■ **Exercise prompt**:
The line holding "The black stacking" is the last one to output; start at the first line of the data, keep every line in between exactly, and leave out pictures.

========================

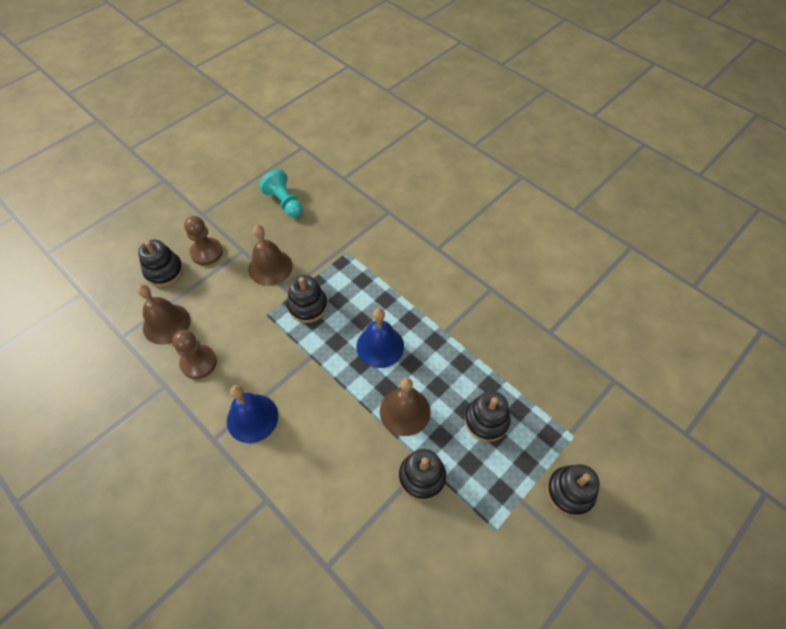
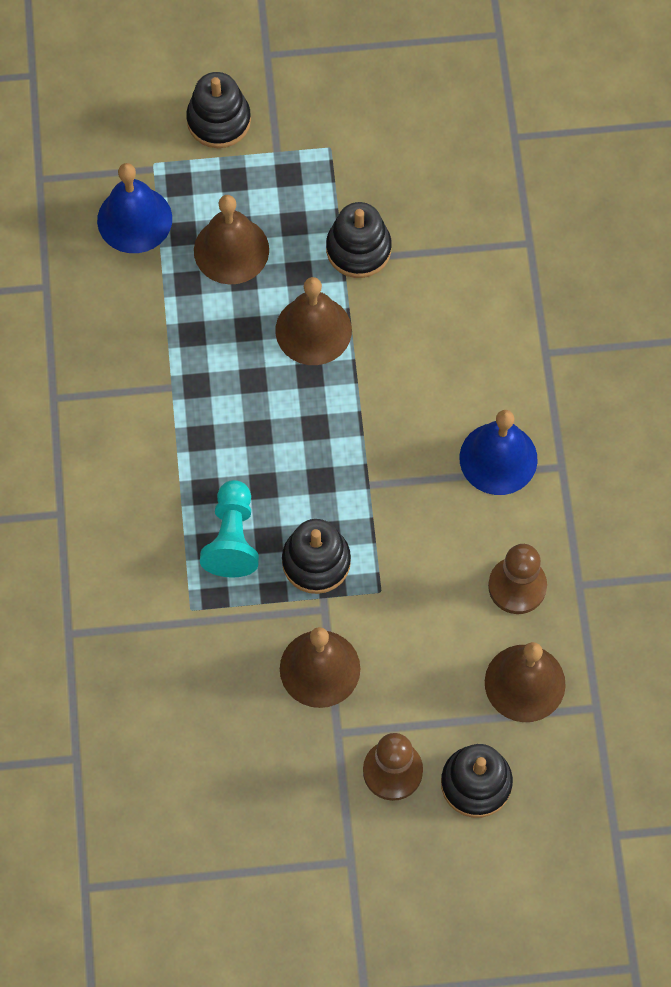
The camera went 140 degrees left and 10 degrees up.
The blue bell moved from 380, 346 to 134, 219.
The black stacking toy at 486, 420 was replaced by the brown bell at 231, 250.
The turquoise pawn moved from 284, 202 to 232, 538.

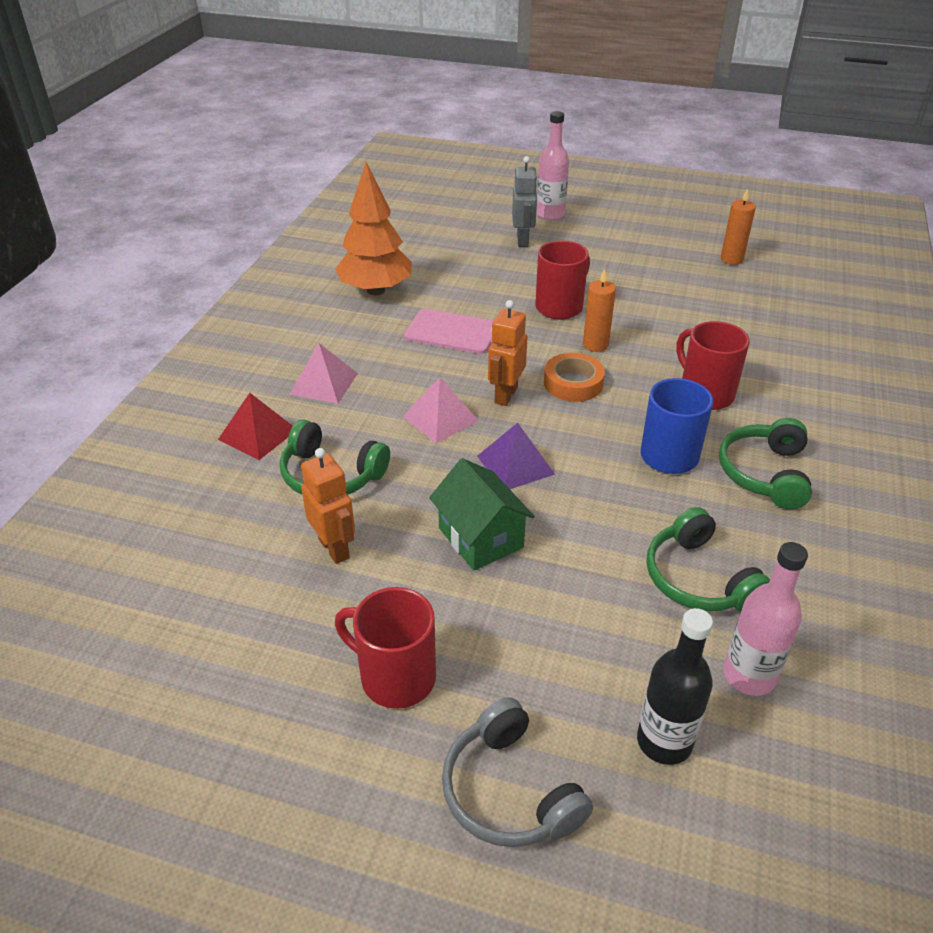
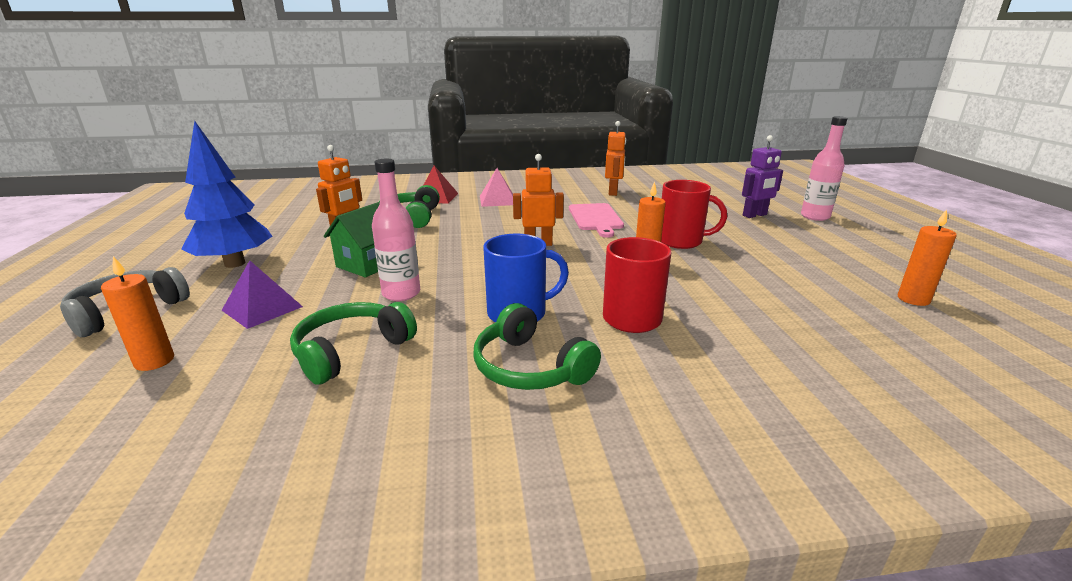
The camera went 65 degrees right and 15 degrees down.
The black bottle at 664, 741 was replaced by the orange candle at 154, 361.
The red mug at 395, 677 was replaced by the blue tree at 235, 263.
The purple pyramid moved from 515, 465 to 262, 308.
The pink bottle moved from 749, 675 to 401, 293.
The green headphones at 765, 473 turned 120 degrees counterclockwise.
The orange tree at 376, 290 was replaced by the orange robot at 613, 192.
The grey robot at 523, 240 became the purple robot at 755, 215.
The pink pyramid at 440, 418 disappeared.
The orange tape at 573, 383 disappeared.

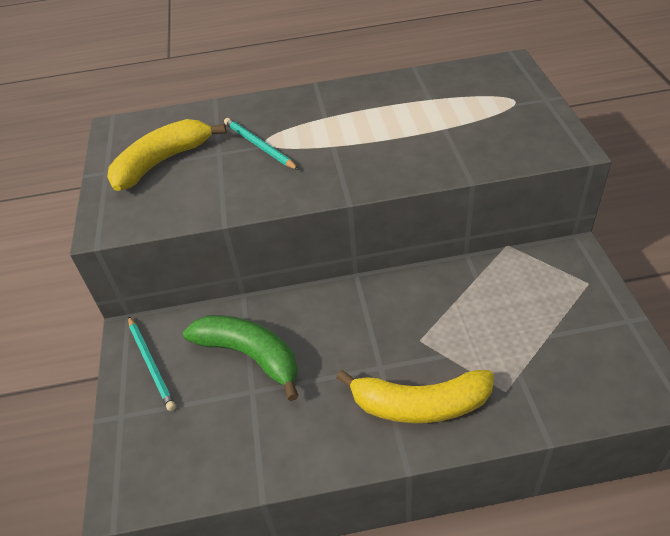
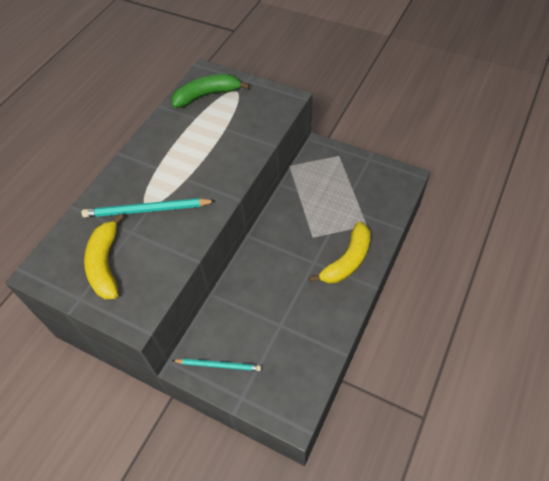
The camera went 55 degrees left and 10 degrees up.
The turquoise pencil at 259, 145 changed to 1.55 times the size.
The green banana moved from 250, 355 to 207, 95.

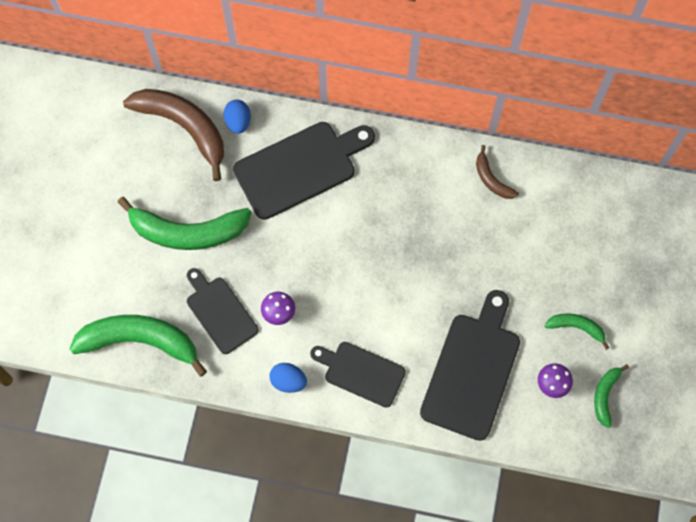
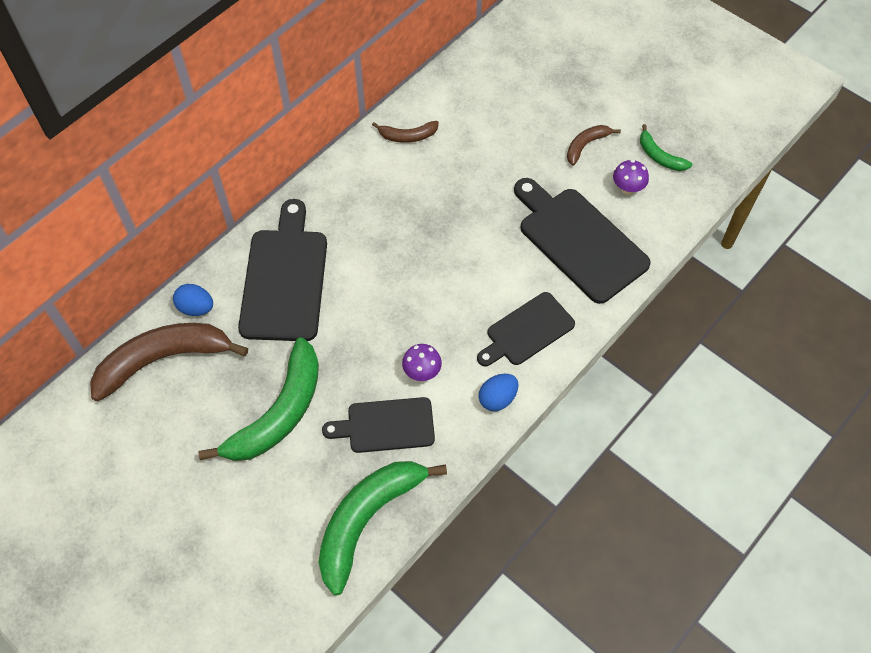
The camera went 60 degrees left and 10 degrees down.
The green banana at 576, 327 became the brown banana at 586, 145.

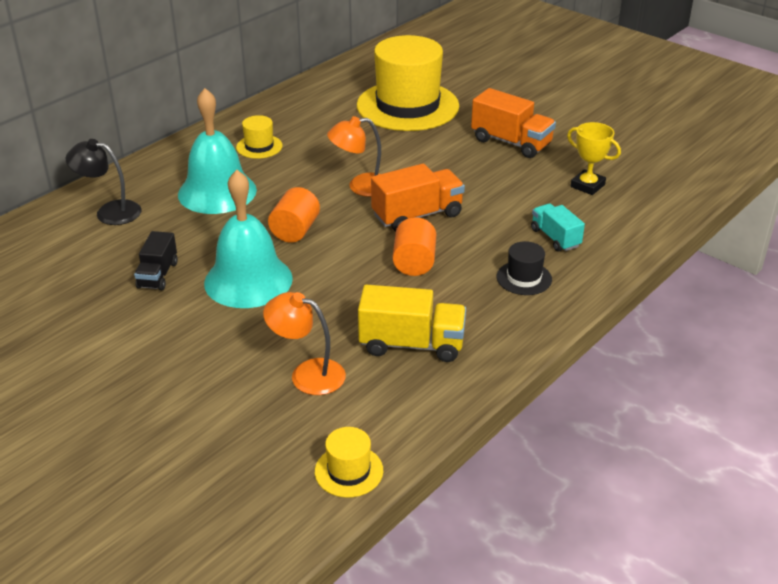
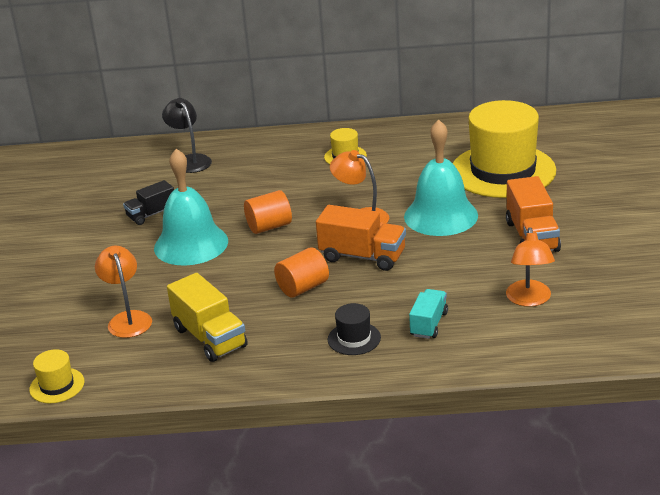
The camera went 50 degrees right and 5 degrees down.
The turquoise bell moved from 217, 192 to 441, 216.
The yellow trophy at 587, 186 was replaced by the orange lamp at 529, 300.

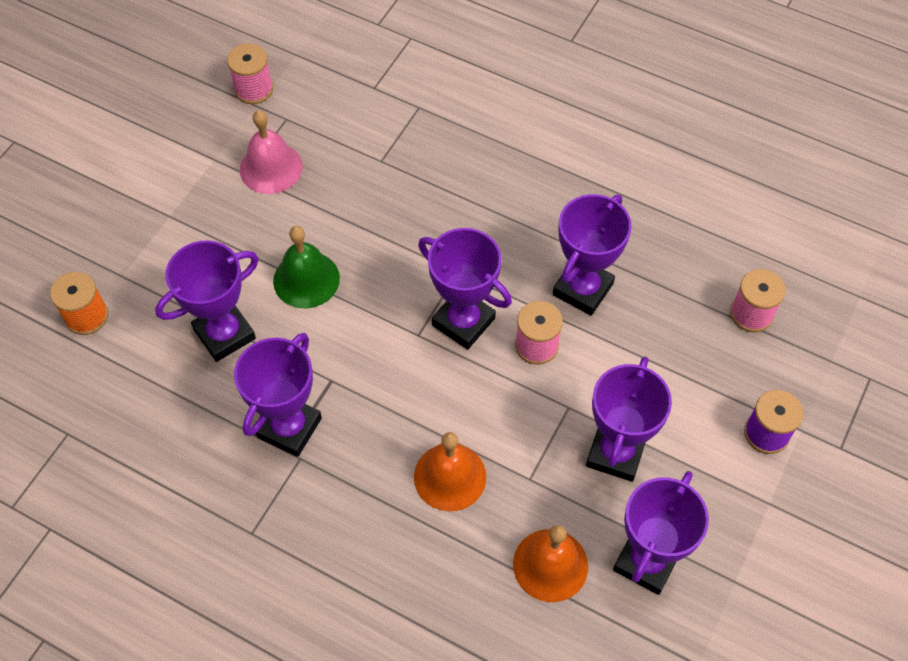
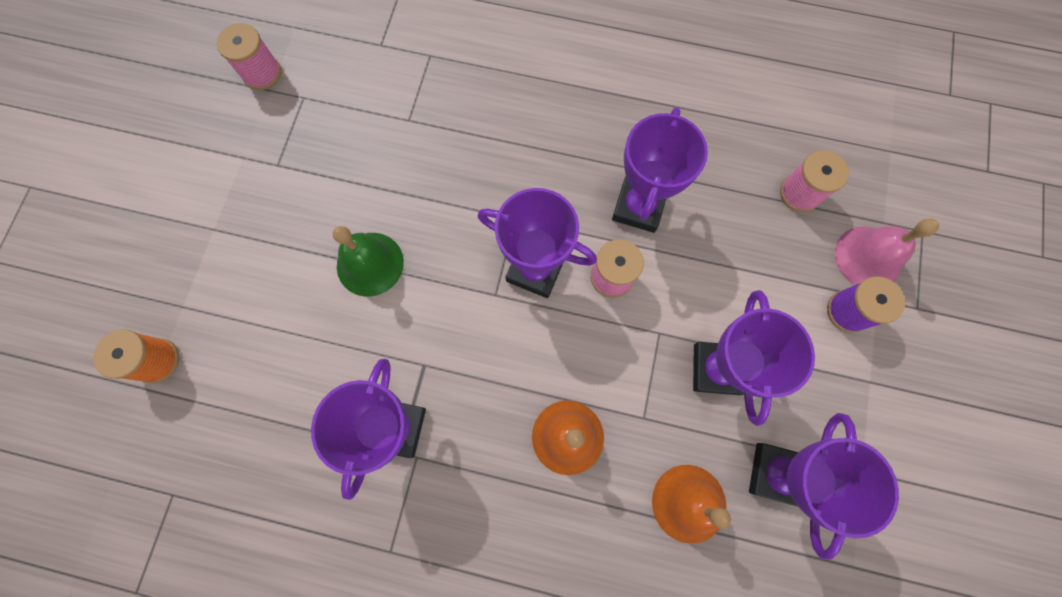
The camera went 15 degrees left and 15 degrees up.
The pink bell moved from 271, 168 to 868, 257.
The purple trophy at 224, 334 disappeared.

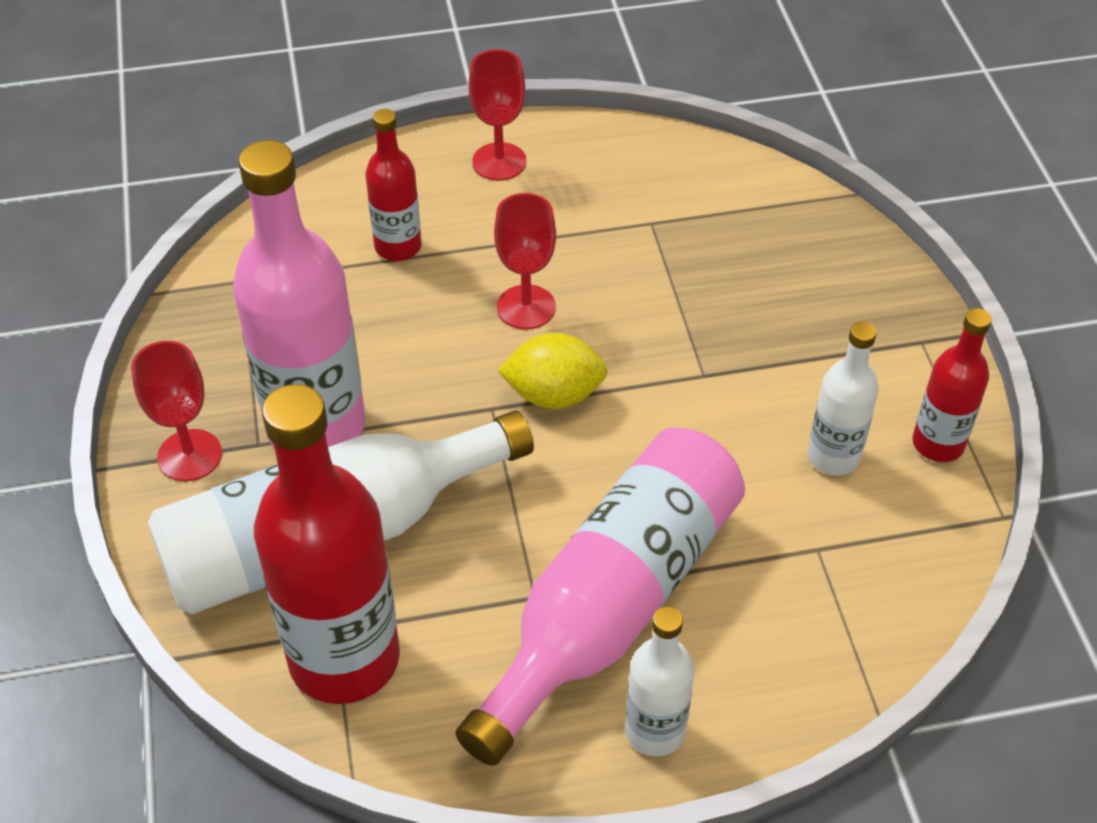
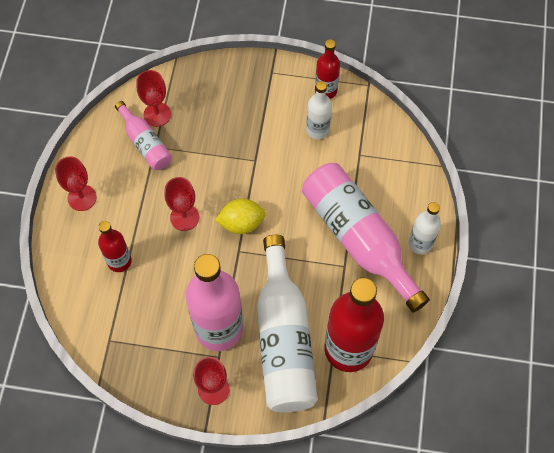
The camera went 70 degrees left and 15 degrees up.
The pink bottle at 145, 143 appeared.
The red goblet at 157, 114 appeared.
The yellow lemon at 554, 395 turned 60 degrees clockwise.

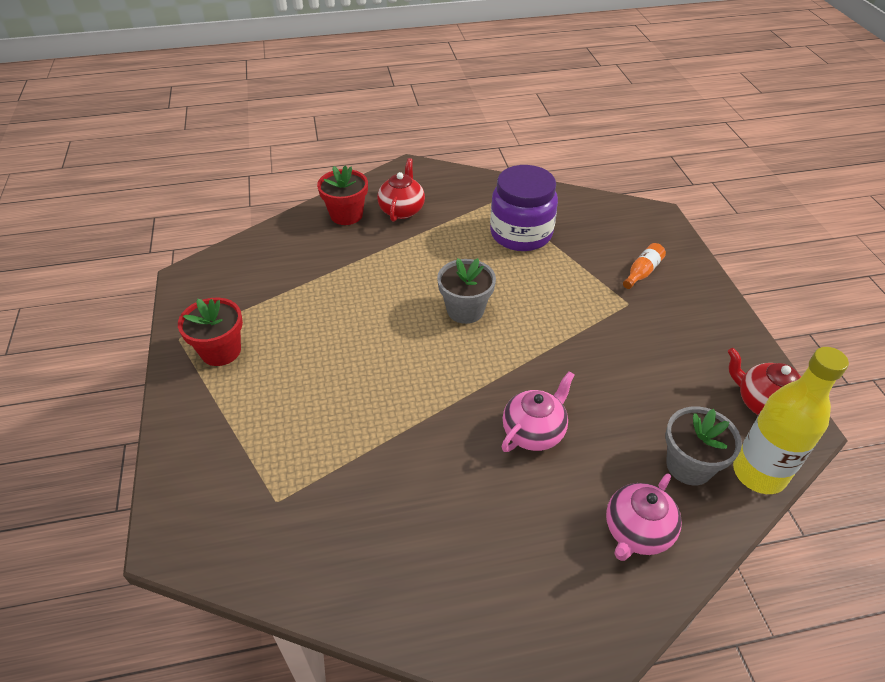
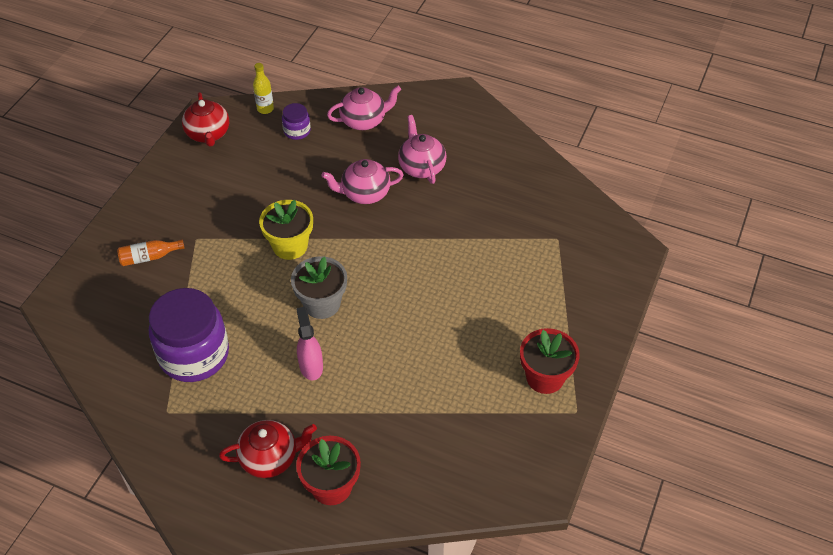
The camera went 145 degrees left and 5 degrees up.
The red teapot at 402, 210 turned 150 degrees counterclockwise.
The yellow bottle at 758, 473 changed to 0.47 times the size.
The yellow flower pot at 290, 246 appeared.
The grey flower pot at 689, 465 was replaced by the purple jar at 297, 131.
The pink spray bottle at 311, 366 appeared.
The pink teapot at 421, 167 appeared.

========================

■ **Response to the exercise**:
The camera went 140 degrees left and 10 degrees up.
The blue bell moved from 380, 346 to 134, 219.
The black stacking toy at 486, 420 was replaced by the brown bell at 231, 250.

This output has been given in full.